+++ The data

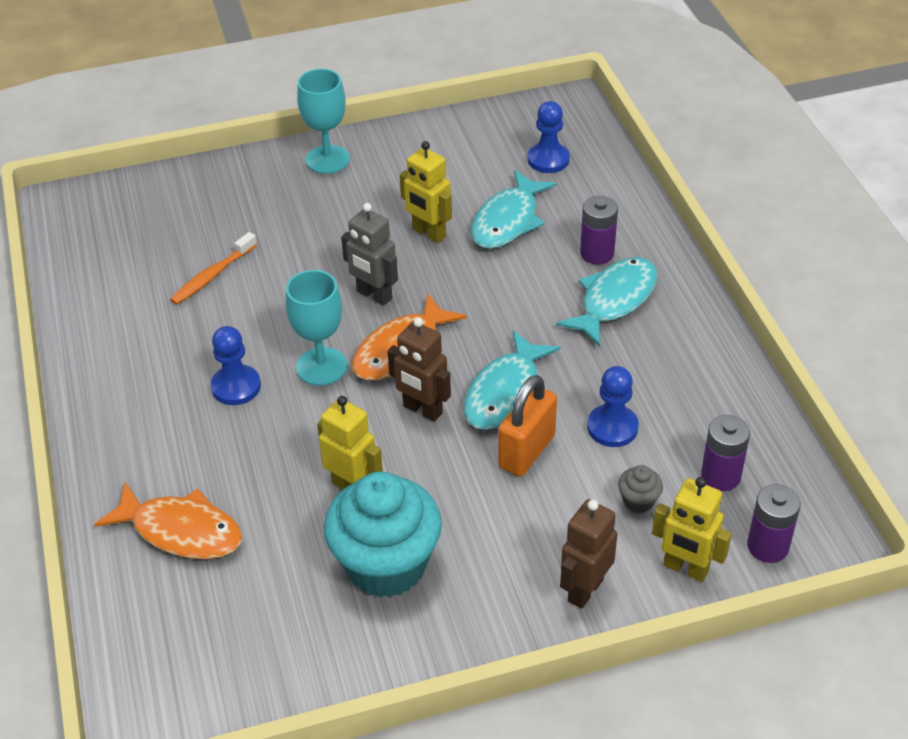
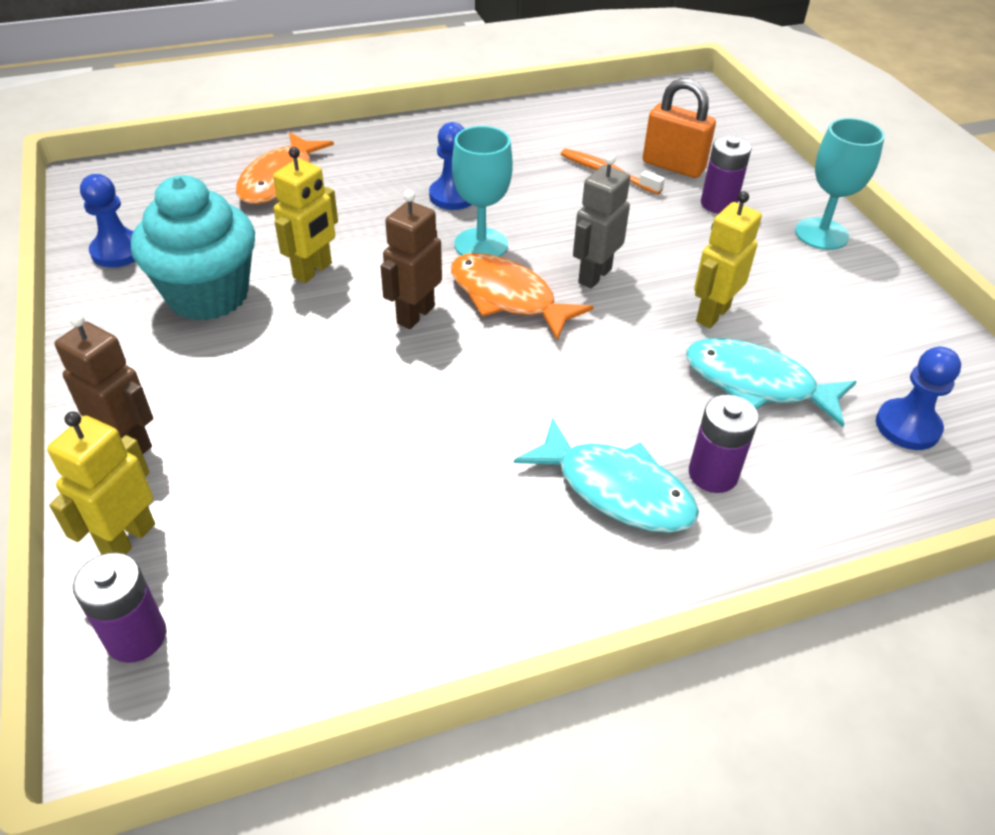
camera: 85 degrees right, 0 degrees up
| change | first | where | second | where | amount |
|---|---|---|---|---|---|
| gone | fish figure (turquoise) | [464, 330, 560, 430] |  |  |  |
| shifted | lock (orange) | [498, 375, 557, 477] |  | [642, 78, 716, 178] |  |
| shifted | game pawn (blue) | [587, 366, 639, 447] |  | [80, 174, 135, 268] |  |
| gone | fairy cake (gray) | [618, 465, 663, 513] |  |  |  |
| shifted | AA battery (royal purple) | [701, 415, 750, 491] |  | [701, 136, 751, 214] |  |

++++++

- **The task**
Please find how many lines of the entries above include the string "shifted", giving the number and nothing else.

- **Output below**
3